Task material =
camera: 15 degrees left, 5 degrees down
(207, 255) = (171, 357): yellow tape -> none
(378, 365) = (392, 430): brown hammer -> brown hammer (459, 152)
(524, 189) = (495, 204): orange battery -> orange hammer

...

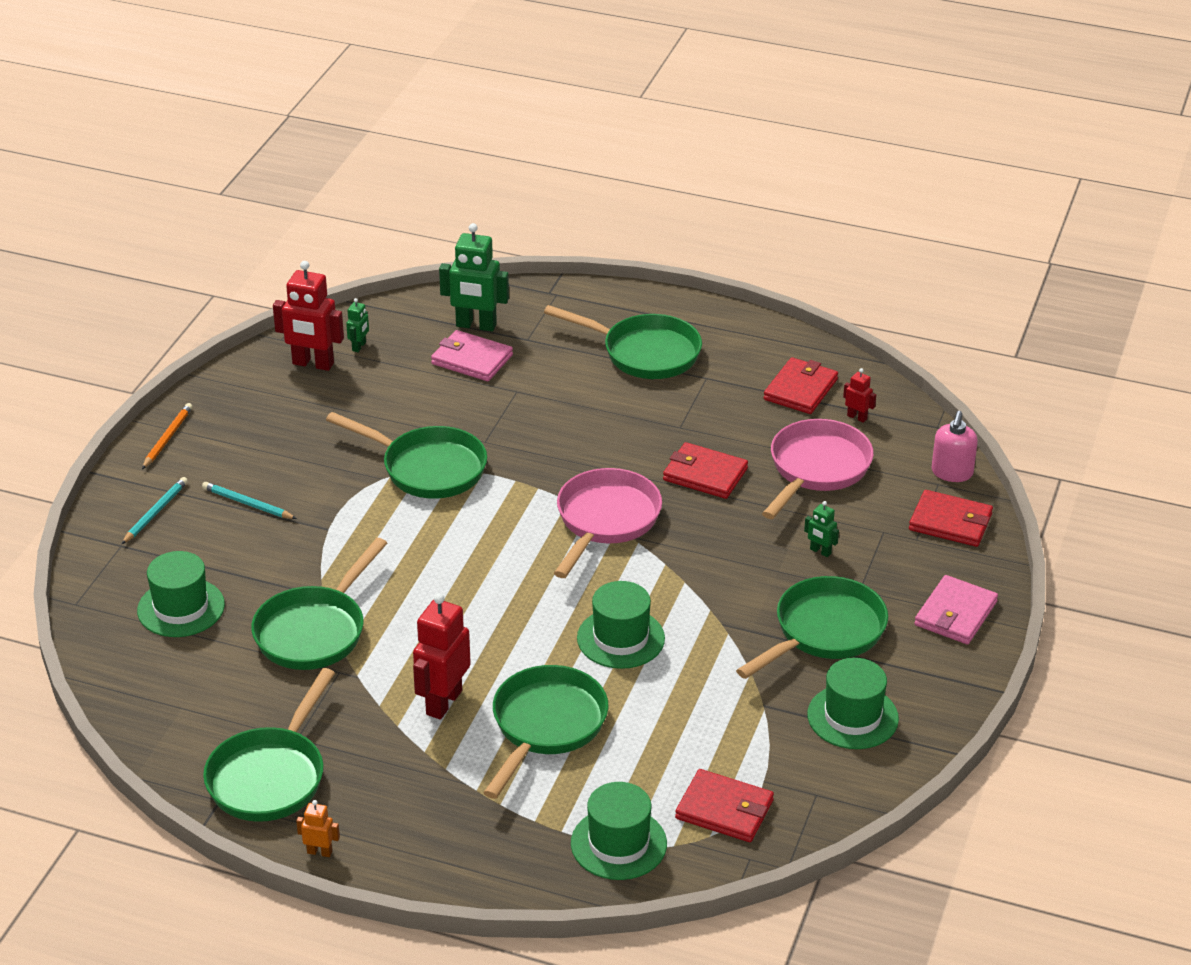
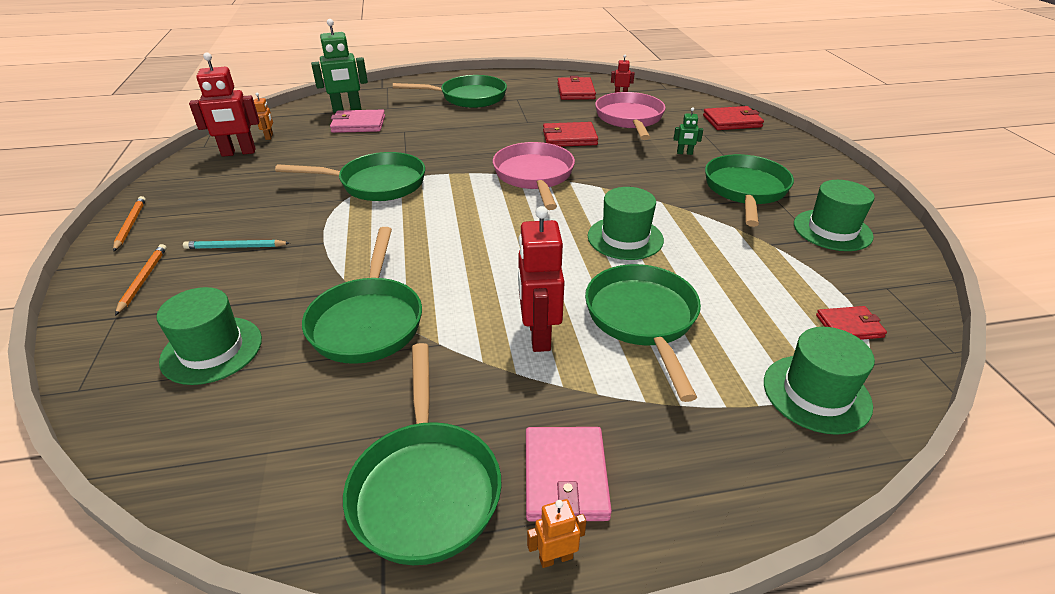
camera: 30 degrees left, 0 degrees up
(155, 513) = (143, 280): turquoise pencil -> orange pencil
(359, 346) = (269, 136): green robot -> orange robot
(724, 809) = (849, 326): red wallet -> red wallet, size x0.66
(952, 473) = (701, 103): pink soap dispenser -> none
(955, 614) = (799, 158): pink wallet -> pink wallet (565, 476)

* * *

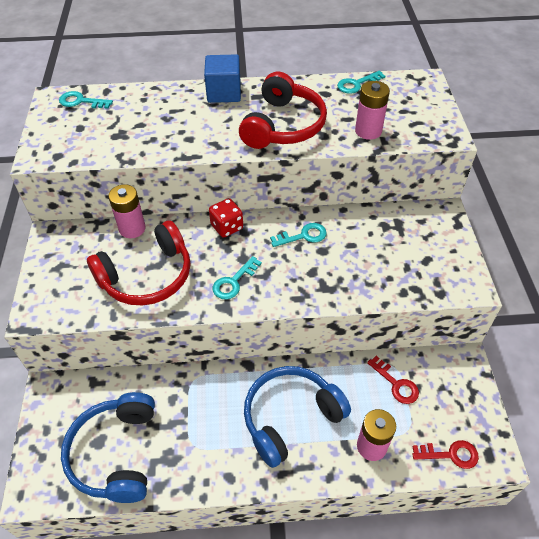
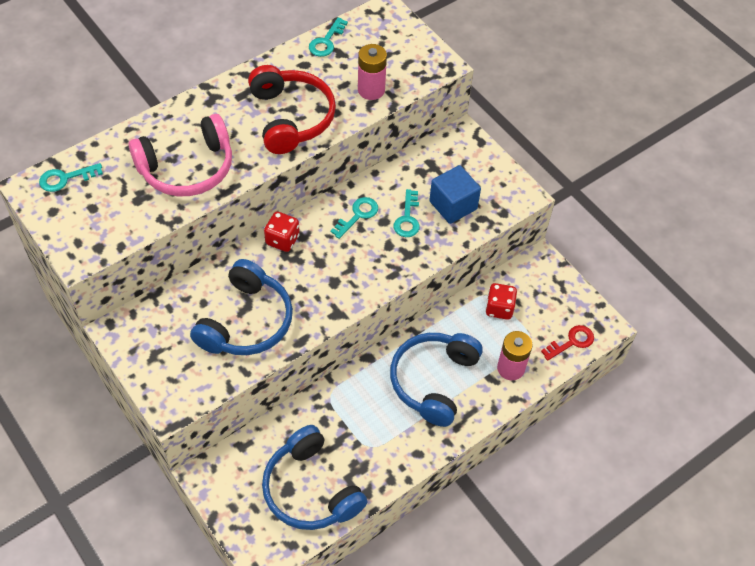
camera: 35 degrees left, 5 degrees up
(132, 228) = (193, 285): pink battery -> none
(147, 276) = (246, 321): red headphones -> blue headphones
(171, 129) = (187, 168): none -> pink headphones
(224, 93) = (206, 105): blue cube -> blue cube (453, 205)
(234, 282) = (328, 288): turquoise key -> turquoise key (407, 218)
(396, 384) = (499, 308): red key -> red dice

To do =
Retype only the lines above between the line with "(952, 473) = (701, 103): pink" and the line with "(955, 614) = (799, 158): pink", counting those two lines as well, and keep every character as it is.

Reply to the exercise =
(952, 473) = (701, 103): pink soap dispenser -> none
(955, 614) = (799, 158): pink wallet -> pink wallet (565, 476)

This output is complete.